Top of MATERIAL PROVIDED
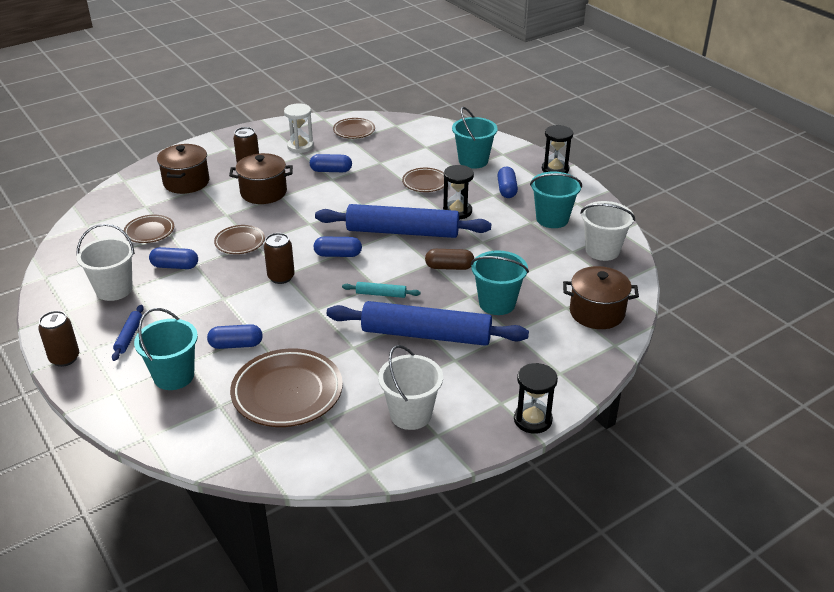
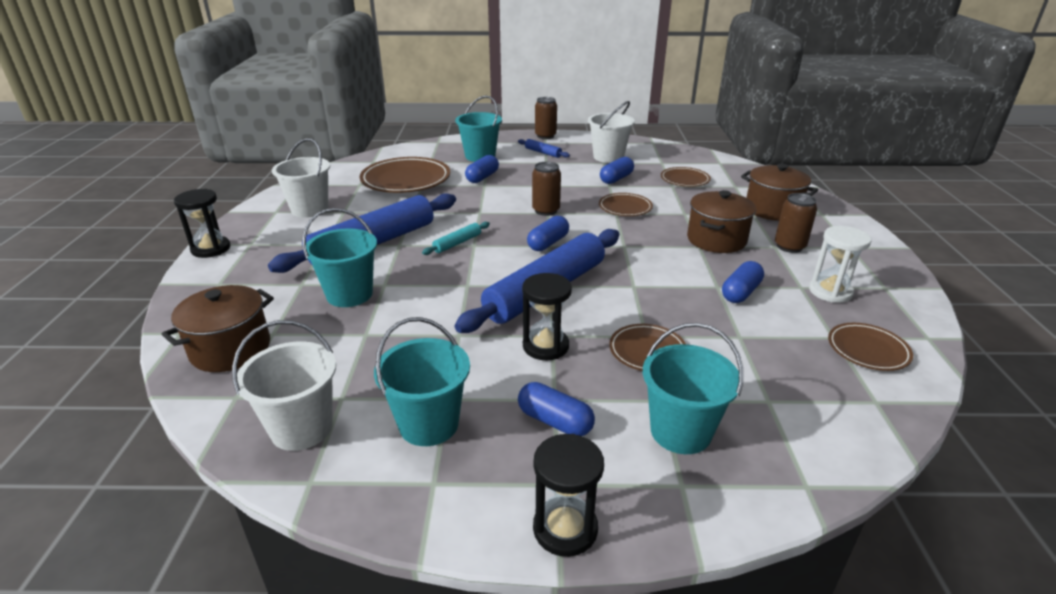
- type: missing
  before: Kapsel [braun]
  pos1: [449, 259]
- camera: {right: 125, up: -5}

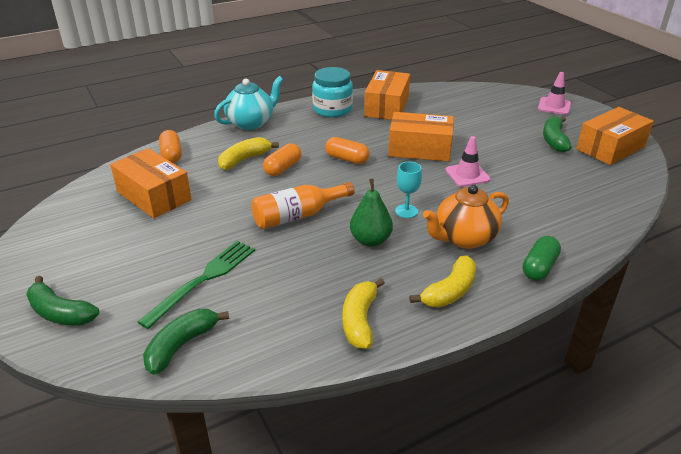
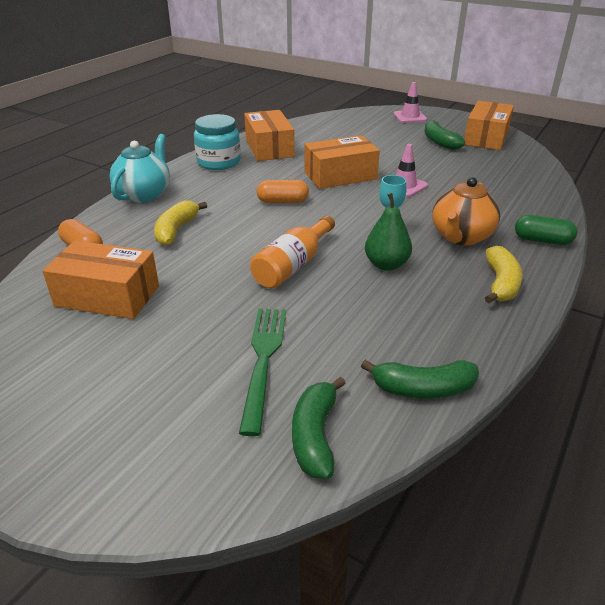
- type: relocated
  before: Banane [grün]
  pos1: [62, 301]
  pos2: [420, 379]
- type: spun
  before: Kapsel [grün]
  pos1: [542, 258]
  pos2: [546, 230]
  turn: -75
- type: missing
  before: Kapsel [orange]
  pos1: [282, 159]
- type: missing
  before: Banane [gelb]
  pos1: [363, 313]
- camera: {right: -30, up: 0}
Bottom of MATERIAL PROVIDED
Apply a filter for "camera" to the entries and show each line that passes.

EXERCISE ANSWER →
- camera: {right: 125, up: -5}
- camera: {right: -30, up: 0}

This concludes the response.